-- Start Available data --

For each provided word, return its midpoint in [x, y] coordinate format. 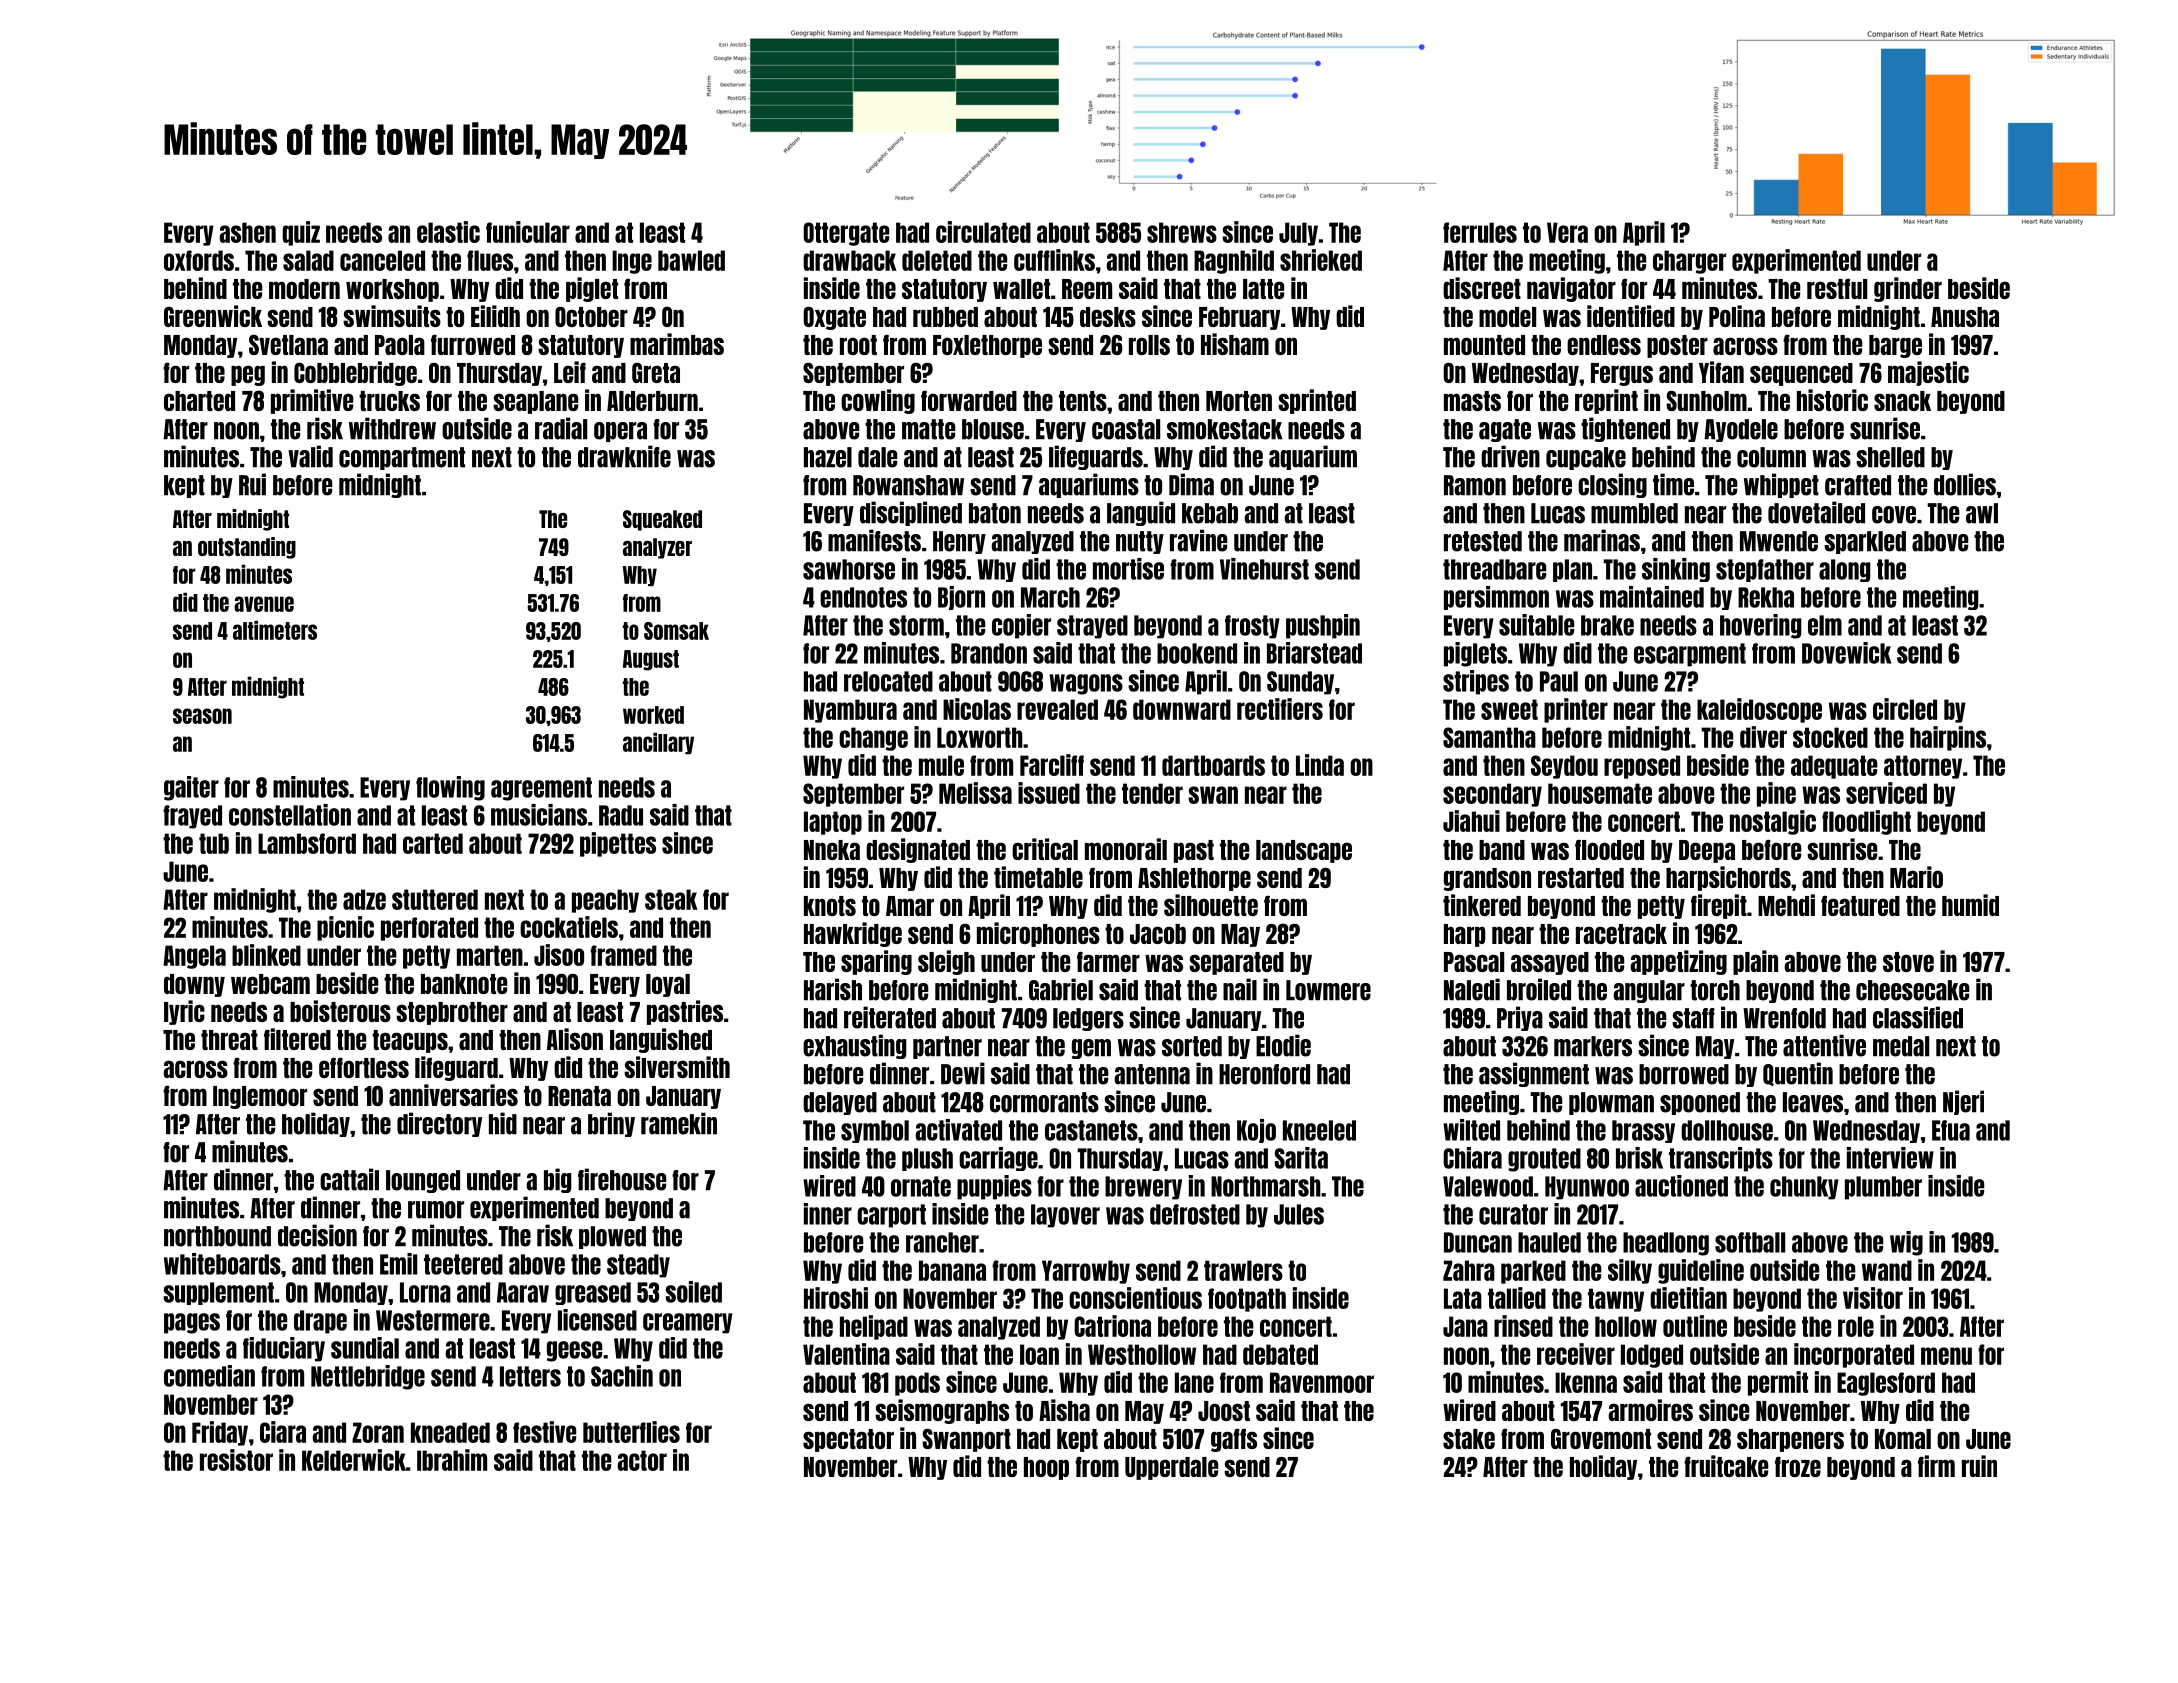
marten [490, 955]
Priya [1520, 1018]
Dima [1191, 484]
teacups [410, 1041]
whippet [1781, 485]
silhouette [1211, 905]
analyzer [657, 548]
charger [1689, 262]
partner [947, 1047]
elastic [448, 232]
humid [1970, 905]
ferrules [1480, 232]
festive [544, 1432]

-- End Available data --
-- Start Available data --

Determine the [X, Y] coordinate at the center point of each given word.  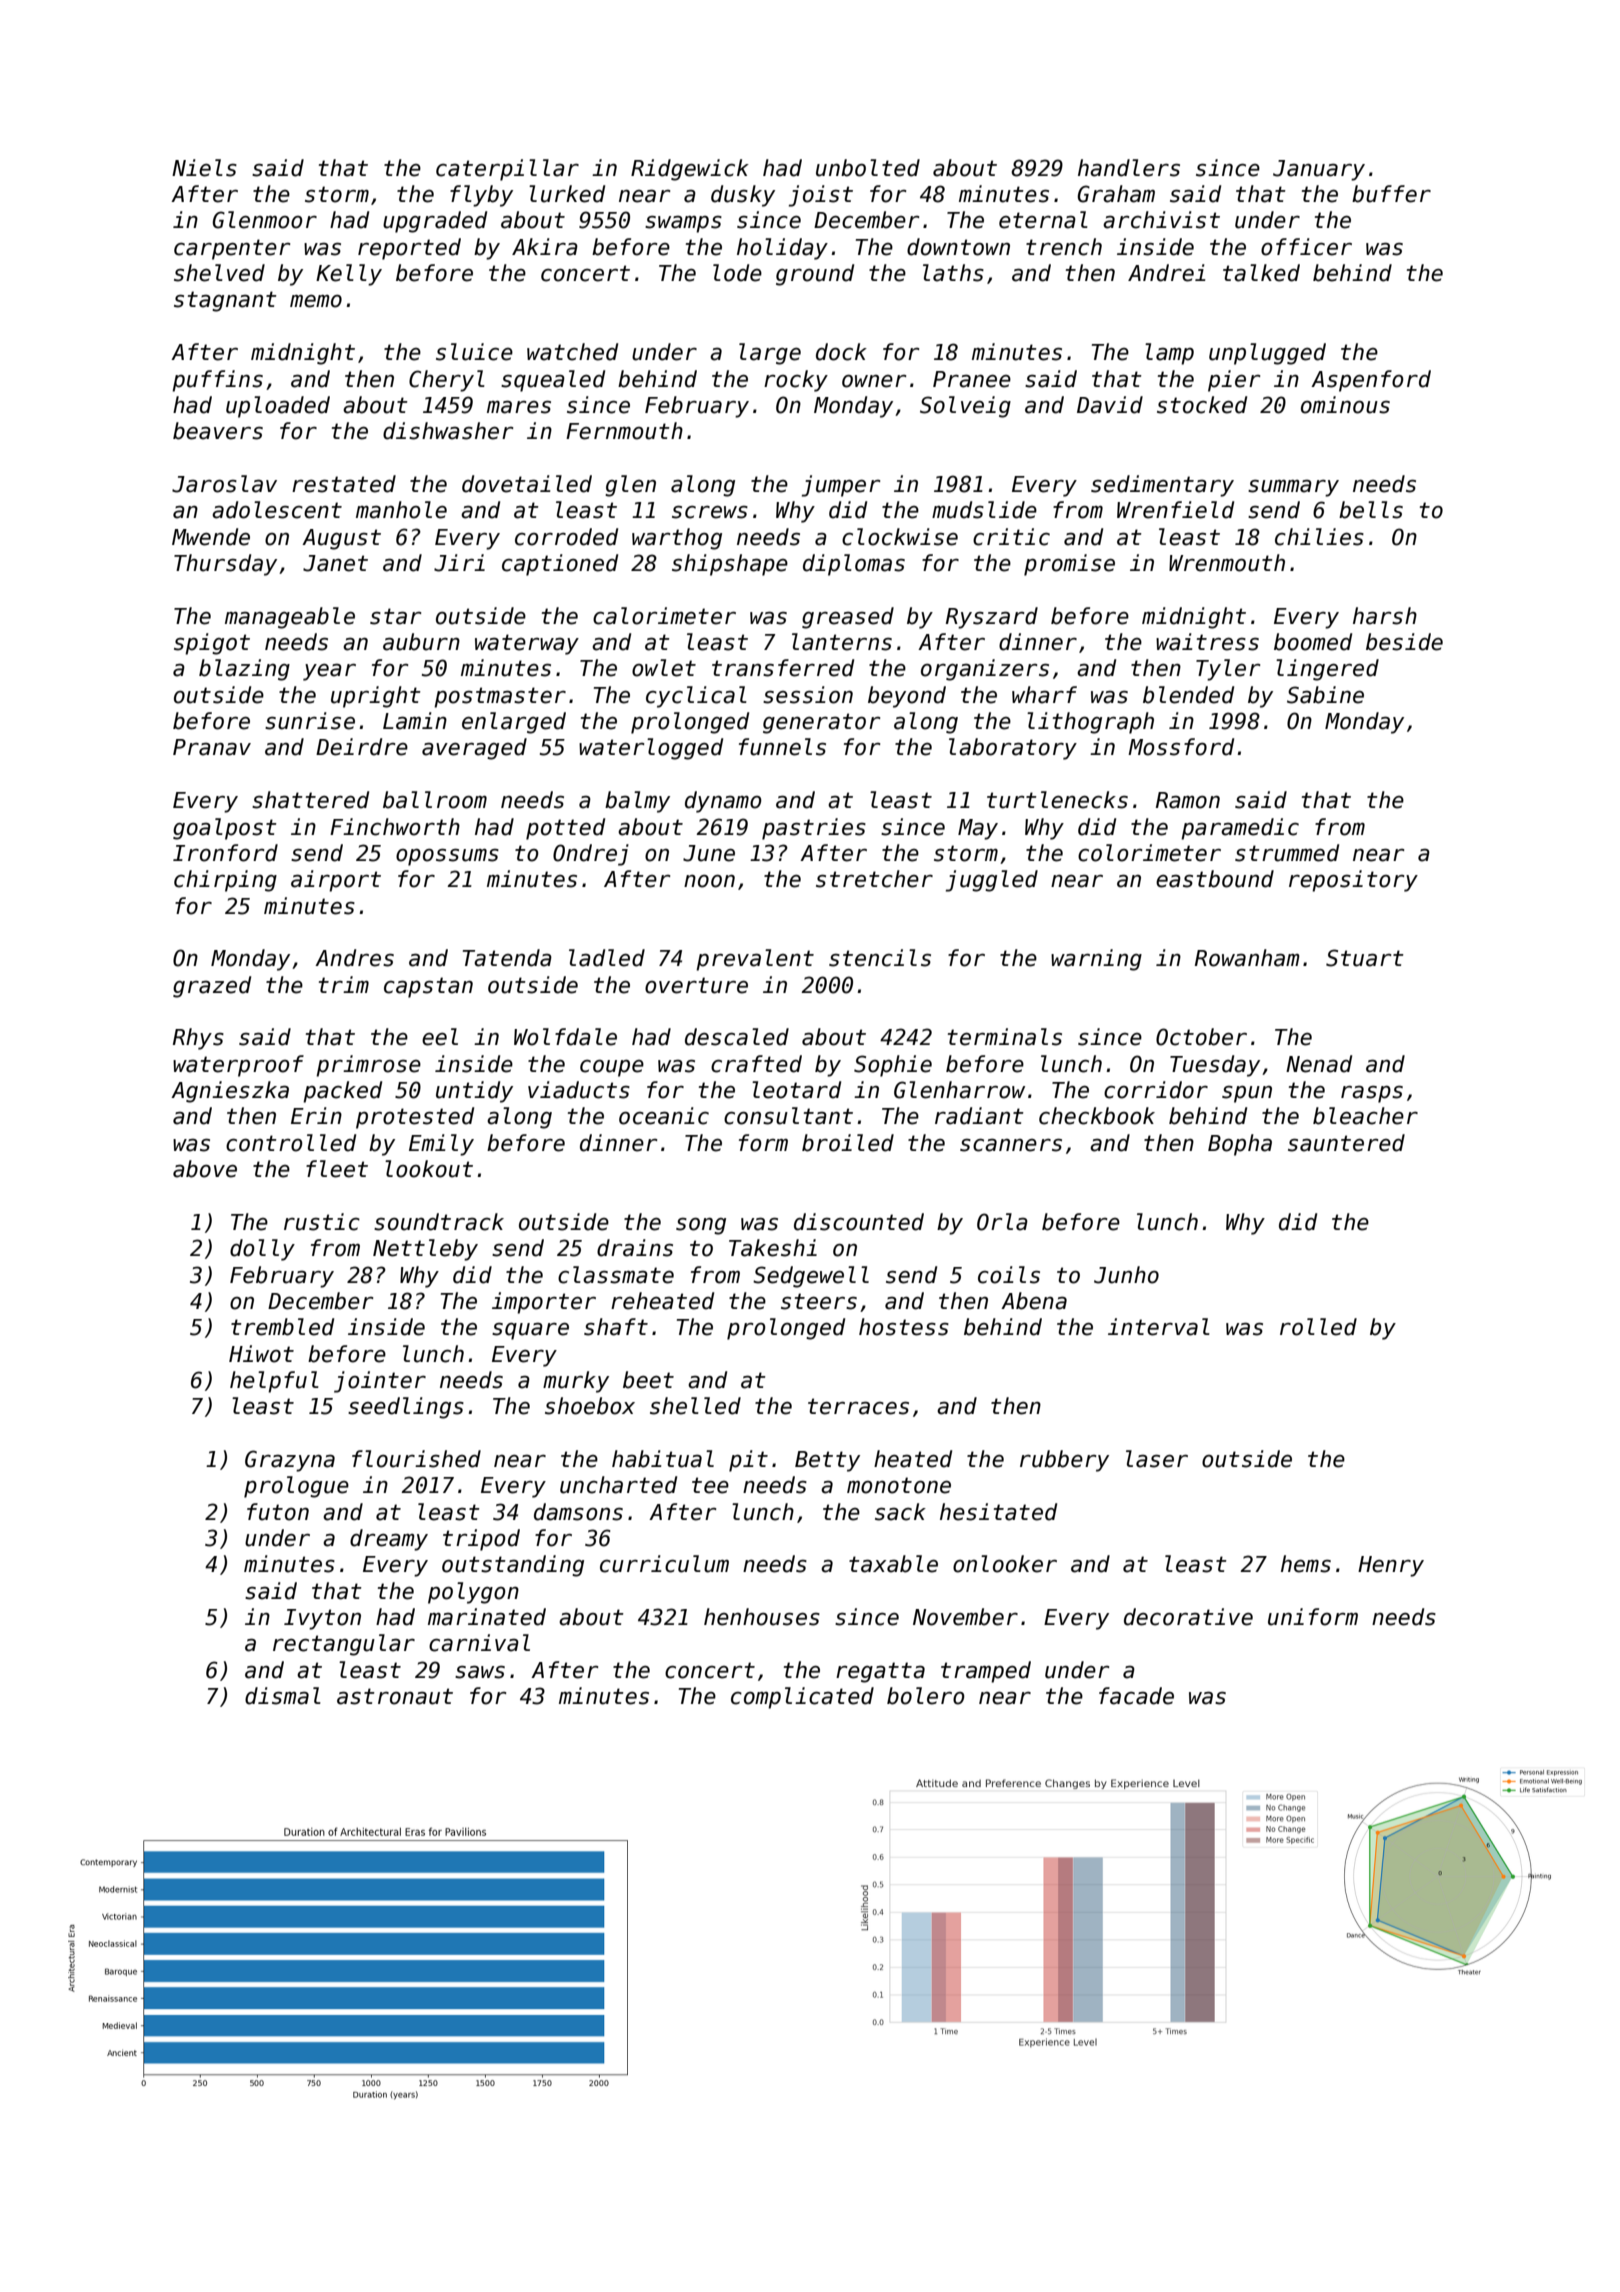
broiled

-- End Available data --
-- Start Available data --

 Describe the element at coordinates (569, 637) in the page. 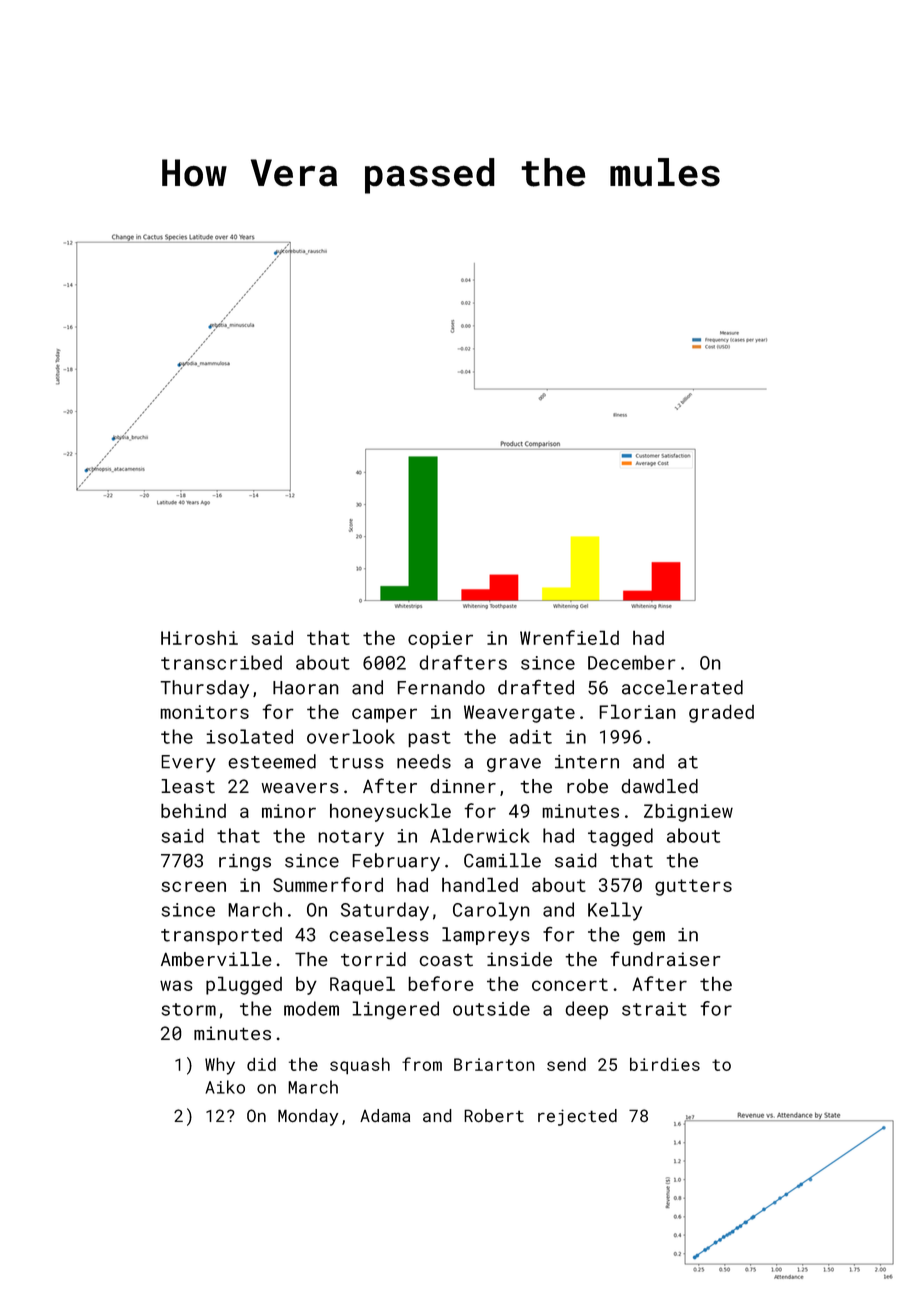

-- End Available data --

Task goal: Please copy the records from the line containing "Dima [1191, 484]" through the line containing "festive [544, 1432]", both included, keeping each word and shifting every coordinate value by -27. Give only those lines.

Full solution:
Dima [1164, 457]
teacups [383, 1014]
whippet [1754, 458]
silhouette [1184, 878]
analyzer [630, 521]
charger [1662, 235]
partner [920, 1020]
elastic [421, 205]
humid [1943, 878]
ferrules [1453, 205]
festive [517, 1405]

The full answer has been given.